Your task. Word for word, print every entry below.

Scene change data:
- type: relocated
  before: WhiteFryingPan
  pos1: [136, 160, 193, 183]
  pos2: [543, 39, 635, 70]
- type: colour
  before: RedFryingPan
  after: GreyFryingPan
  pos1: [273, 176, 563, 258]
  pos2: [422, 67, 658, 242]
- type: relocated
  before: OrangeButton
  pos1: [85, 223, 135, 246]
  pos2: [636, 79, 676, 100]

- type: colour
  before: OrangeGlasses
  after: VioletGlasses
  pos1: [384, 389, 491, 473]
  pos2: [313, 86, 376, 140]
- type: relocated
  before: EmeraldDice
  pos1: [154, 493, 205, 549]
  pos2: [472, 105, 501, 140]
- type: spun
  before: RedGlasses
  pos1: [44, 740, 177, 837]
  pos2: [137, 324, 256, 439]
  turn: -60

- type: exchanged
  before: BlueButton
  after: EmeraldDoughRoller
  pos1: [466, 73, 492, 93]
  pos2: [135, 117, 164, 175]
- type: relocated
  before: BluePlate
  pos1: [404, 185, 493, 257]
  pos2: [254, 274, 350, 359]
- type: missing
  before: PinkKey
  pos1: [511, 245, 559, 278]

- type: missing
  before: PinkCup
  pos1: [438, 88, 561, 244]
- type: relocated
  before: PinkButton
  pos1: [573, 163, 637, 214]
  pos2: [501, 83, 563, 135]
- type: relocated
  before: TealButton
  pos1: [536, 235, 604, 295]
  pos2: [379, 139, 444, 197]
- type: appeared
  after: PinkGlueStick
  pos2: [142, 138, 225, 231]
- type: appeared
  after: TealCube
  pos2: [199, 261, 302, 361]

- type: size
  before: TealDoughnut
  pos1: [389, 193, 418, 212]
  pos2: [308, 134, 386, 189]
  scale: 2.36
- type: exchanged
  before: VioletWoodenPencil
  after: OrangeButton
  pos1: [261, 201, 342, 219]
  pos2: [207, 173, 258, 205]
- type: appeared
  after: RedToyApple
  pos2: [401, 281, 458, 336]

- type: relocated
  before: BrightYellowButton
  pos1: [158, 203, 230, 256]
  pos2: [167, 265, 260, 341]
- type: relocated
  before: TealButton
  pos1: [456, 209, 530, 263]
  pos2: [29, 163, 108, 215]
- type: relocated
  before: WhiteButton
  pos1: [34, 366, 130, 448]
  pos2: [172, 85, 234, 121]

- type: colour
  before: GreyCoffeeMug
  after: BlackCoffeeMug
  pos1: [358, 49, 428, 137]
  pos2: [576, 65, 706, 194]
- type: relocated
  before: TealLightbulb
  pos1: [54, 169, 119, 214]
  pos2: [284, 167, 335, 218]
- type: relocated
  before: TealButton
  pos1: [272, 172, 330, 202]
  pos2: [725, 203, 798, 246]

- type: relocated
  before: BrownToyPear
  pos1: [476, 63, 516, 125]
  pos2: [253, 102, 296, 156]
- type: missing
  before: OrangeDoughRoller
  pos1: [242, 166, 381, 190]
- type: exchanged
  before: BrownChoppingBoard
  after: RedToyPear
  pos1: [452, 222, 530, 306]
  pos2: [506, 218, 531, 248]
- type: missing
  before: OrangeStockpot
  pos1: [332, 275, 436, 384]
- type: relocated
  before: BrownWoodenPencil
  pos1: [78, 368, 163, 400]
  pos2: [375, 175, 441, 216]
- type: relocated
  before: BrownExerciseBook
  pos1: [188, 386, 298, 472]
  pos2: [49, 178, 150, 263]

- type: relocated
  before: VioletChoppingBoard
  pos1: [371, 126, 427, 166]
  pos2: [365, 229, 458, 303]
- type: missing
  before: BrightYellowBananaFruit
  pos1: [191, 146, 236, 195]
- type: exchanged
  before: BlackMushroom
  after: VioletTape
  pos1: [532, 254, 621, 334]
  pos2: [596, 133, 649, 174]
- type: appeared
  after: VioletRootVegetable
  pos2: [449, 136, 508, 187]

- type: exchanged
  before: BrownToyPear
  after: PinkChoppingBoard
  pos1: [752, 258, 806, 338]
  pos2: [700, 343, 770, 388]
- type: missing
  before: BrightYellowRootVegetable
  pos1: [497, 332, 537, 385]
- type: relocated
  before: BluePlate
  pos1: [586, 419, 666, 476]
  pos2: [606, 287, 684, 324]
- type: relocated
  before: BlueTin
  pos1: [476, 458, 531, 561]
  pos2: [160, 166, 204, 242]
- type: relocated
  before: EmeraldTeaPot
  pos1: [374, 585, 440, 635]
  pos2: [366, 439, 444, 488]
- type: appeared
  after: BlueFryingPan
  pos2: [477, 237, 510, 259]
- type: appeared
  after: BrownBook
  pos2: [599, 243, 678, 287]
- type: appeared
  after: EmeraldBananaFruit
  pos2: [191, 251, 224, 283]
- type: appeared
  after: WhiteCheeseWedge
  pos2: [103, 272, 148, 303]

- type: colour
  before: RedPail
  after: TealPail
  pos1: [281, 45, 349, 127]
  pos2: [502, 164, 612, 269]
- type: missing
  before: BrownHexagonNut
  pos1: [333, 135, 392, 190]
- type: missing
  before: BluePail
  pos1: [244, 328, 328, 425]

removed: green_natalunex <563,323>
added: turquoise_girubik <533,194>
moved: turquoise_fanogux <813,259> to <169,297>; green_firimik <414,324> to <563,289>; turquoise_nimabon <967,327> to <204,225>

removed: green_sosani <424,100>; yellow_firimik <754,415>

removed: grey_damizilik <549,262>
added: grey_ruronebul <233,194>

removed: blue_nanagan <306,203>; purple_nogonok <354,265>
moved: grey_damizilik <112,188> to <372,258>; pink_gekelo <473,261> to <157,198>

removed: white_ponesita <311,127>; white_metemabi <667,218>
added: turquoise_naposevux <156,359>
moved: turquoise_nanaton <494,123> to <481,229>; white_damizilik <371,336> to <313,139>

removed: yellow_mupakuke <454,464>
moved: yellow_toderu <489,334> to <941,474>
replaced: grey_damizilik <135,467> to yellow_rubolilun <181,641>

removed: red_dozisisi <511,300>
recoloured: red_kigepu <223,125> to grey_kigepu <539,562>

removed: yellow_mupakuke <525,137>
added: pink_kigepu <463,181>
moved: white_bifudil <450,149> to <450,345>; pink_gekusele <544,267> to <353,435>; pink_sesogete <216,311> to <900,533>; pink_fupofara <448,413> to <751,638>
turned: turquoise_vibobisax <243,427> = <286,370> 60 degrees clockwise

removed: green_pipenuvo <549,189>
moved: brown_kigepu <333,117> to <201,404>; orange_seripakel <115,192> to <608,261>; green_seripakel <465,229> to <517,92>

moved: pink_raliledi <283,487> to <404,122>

Response area.
- type: relocated
  before: WhiteFryingPan
  pos1: [136, 160, 193, 183]
  pos2: [543, 39, 635, 70]
- type: colour
  before: RedFryingPan
  after: GreyFryingPan
  pos1: [273, 176, 563, 258]
  pos2: [422, 67, 658, 242]
- type: relocated
  before: OrangeButton
  pos1: [85, 223, 135, 246]
  pos2: [636, 79, 676, 100]

- type: colour
  before: OrangeGlasses
  after: VioletGlasses
  pos1: [384, 389, 491, 473]
  pos2: [313, 86, 376, 140]
- type: relocated
  before: EmeraldDice
  pos1: [154, 493, 205, 549]
  pos2: [472, 105, 501, 140]
- type: spun
  before: RedGlasses
  pos1: [44, 740, 177, 837]
  pos2: [137, 324, 256, 439]
  turn: -60

- type: exchanged
  before: BlueButton
  after: EmeraldDoughRoller
  pos1: [466, 73, 492, 93]
  pos2: [135, 117, 164, 175]
- type: relocated
  before: BluePlate
  pos1: [404, 185, 493, 257]
  pos2: [254, 274, 350, 359]
- type: missing
  before: PinkKey
  pos1: [511, 245, 559, 278]

- type: missing
  before: PinkCup
  pos1: [438, 88, 561, 244]
- type: relocated
  before: PinkButton
  pos1: [573, 163, 637, 214]
  pos2: [501, 83, 563, 135]
- type: relocated
  before: TealButton
  pos1: [536, 235, 604, 295]
  pos2: [379, 139, 444, 197]
- type: appeared
  after: PinkGlueStick
  pos2: [142, 138, 225, 231]
- type: appeared
  after: TealCube
  pos2: [199, 261, 302, 361]

- type: size
  before: TealDoughnut
  pos1: [389, 193, 418, 212]
  pos2: [308, 134, 386, 189]
  scale: 2.36
- type: exchanged
  before: VioletWoodenPencil
  after: OrangeButton
  pos1: [261, 201, 342, 219]
  pos2: [207, 173, 258, 205]
- type: appeared
  after: RedToyApple
  pos2: [401, 281, 458, 336]

- type: relocated
  before: BrightYellowButton
  pos1: [158, 203, 230, 256]
  pos2: [167, 265, 260, 341]
- type: relocated
  before: TealButton
  pos1: [456, 209, 530, 263]
  pos2: [29, 163, 108, 215]
- type: relocated
  before: WhiteButton
  pos1: [34, 366, 130, 448]
  pos2: [172, 85, 234, 121]

- type: colour
  before: GreyCoffeeMug
  after: BlackCoffeeMug
  pos1: [358, 49, 428, 137]
  pos2: [576, 65, 706, 194]
- type: relocated
  before: TealLightbulb
  pos1: [54, 169, 119, 214]
  pos2: [284, 167, 335, 218]
- type: relocated
  before: TealButton
  pos1: [272, 172, 330, 202]
  pos2: [725, 203, 798, 246]

- type: relocated
  before: BrownToyPear
  pos1: [476, 63, 516, 125]
  pos2: [253, 102, 296, 156]
- type: missing
  before: OrangeDoughRoller
  pos1: [242, 166, 381, 190]
- type: exchanged
  before: BrownChoppingBoard
  after: RedToyPear
  pos1: [452, 222, 530, 306]
  pos2: [506, 218, 531, 248]
- type: missing
  before: OrangeStockpot
  pos1: [332, 275, 436, 384]
- type: relocated
  before: BrownWoodenPencil
  pos1: [78, 368, 163, 400]
  pos2: [375, 175, 441, 216]
- type: relocated
  before: BrownExerciseBook
  pos1: [188, 386, 298, 472]
  pos2: [49, 178, 150, 263]

- type: relocated
  before: VioletChoppingBoard
  pos1: [371, 126, 427, 166]
  pos2: [365, 229, 458, 303]
- type: missing
  before: BrightYellowBananaFruit
  pos1: [191, 146, 236, 195]
- type: exchanged
  before: BlackMushroom
  after: VioletTape
  pos1: [532, 254, 621, 334]
  pos2: [596, 133, 649, 174]
- type: appeared
  after: VioletRootVegetable
  pos2: [449, 136, 508, 187]

- type: exchanged
  before: BrownToyPear
  after: PinkChoppingBoard
  pos1: [752, 258, 806, 338]
  pos2: [700, 343, 770, 388]
- type: missing
  before: BrightYellowRootVegetable
  pos1: [497, 332, 537, 385]
- type: relocated
  before: BluePlate
  pos1: [586, 419, 666, 476]
  pos2: [606, 287, 684, 324]
- type: relocated
  before: BlueTin
  pos1: [476, 458, 531, 561]
  pos2: [160, 166, 204, 242]
- type: relocated
  before: EmeraldTeaPot
  pos1: [374, 585, 440, 635]
  pos2: [366, 439, 444, 488]
- type: appeared
  after: BlueFryingPan
  pos2: [477, 237, 510, 259]
- type: appeared
  after: BrownBook
  pos2: [599, 243, 678, 287]
- type: appeared
  after: EmeraldBananaFruit
  pos2: [191, 251, 224, 283]
- type: appeared
  after: WhiteCheeseWedge
  pos2: [103, 272, 148, 303]

- type: colour
  before: RedPail
  after: TealPail
  pos1: [281, 45, 349, 127]
  pos2: [502, 164, 612, 269]
- type: missing
  before: BrownHexagonNut
  pos1: [333, 135, 392, 190]
- type: missing
  before: BluePail
  pos1: [244, 328, 328, 425]

removed: green_natalunex <563,323>
added: turquoise_girubik <533,194>
moved: turquoise_fanogux <813,259> to <169,297>; green_firimik <414,324> to <563,289>; turquoise_nimabon <967,327> to <204,225>

removed: green_sosani <424,100>; yellow_firimik <754,415>

removed: grey_damizilik <549,262>
added: grey_ruronebul <233,194>

removed: blue_nanagan <306,203>; purple_nogonok <354,265>
moved: grey_damizilik <112,188> to <372,258>; pink_gekelo <473,261> to <157,198>

removed: white_ponesita <311,127>; white_metemabi <667,218>
added: turquoise_naposevux <156,359>
moved: turquoise_nanaton <494,123> to <481,229>; white_damizilik <371,336> to <313,139>

removed: yellow_mupakuke <454,464>
moved: yellow_toderu <489,334> to <941,474>
replaced: grey_damizilik <135,467> to yellow_rubolilun <181,641>

removed: red_dozisisi <511,300>
recoloured: red_kigepu <223,125> to grey_kigepu <539,562>

removed: yellow_mupakuke <525,137>
added: pink_kigepu <463,181>
moved: white_bifudil <450,149> to <450,345>; pink_gekusele <544,267> to <353,435>; pink_sesogete <216,311> to <900,533>; pink_fupofara <448,413> to <751,638>
turned: turquoise_vibobisax <243,427> = <286,370> 60 degrees clockwise

removed: green_pipenuvo <549,189>
moved: brown_kigepu <333,117> to <201,404>; orange_seripakel <115,192> to <608,261>; green_seripakel <465,229> to <517,92>

moved: pink_raliledi <283,487> to <404,122>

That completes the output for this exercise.